• _Work instruction_
Write out exactly the lines below that run from the one containing "orange mushroom [300,73,332,108]" through the one containing "none -> blue book [475,405,607,560]", both included, with no other lines.

• _Information provided_
+--
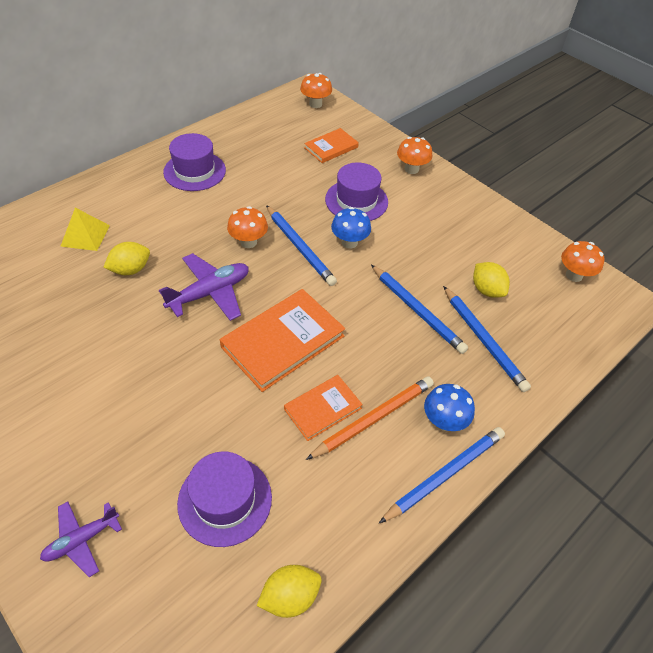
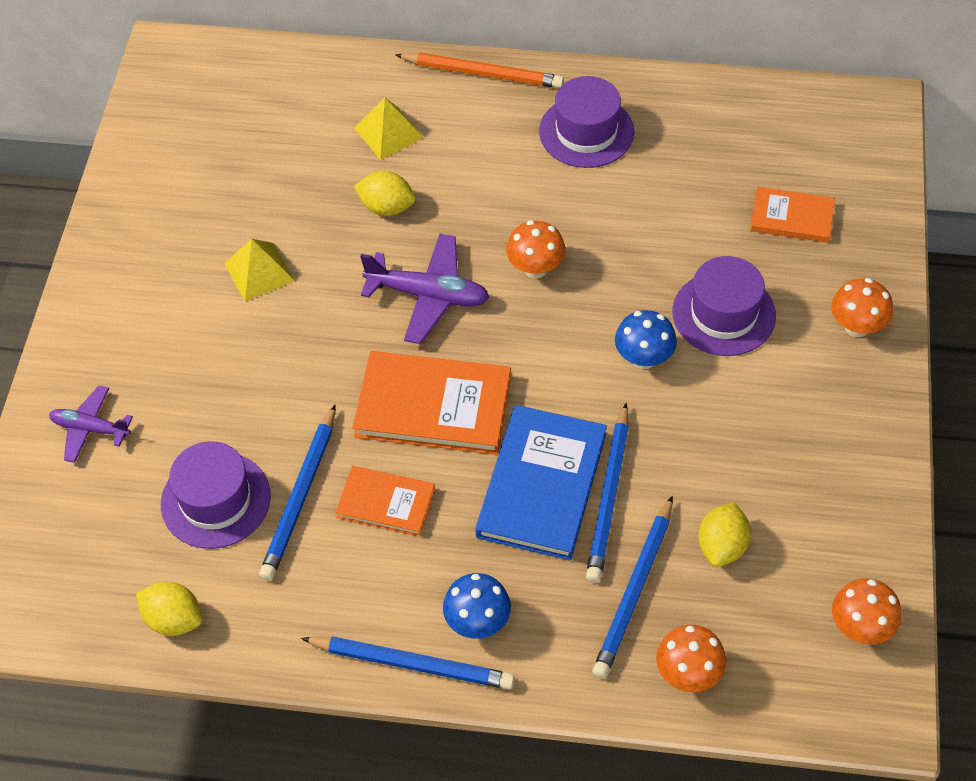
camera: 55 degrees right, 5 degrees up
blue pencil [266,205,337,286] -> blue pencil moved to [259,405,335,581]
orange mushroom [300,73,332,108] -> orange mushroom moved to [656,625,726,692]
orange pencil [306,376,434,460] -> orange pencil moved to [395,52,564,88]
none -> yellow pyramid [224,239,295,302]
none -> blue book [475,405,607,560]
+--
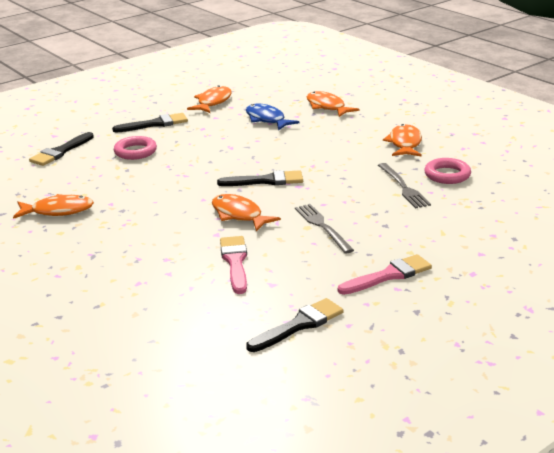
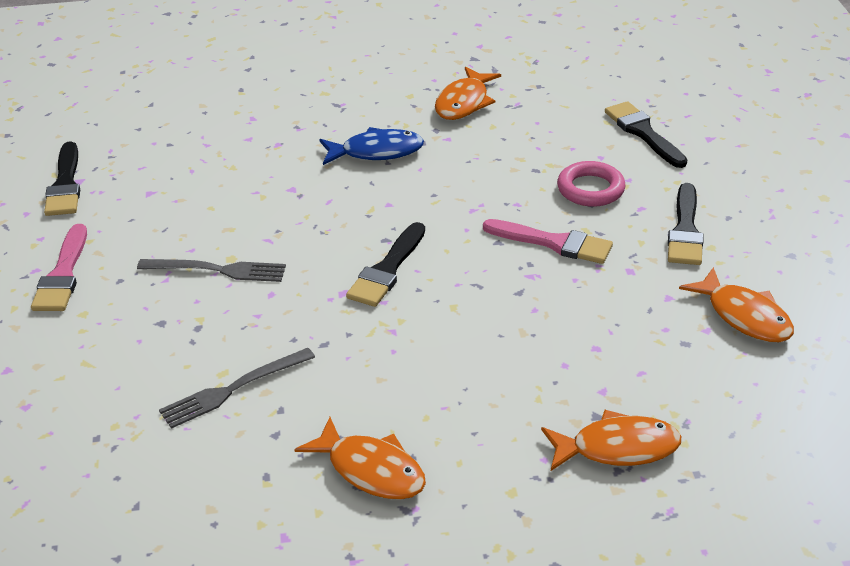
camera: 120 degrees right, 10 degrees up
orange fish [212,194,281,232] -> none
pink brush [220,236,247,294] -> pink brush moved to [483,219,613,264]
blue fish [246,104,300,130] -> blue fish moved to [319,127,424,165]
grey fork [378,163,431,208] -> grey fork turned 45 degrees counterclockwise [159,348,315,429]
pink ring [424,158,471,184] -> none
+--
• _Expected output_
orange mushroom [300,73,332,108] -> orange mushroom moved to [656,625,726,692]
orange pencil [306,376,434,460] -> orange pencil moved to [395,52,564,88]
none -> yellow pyramid [224,239,295,302]
none -> blue book [475,405,607,560]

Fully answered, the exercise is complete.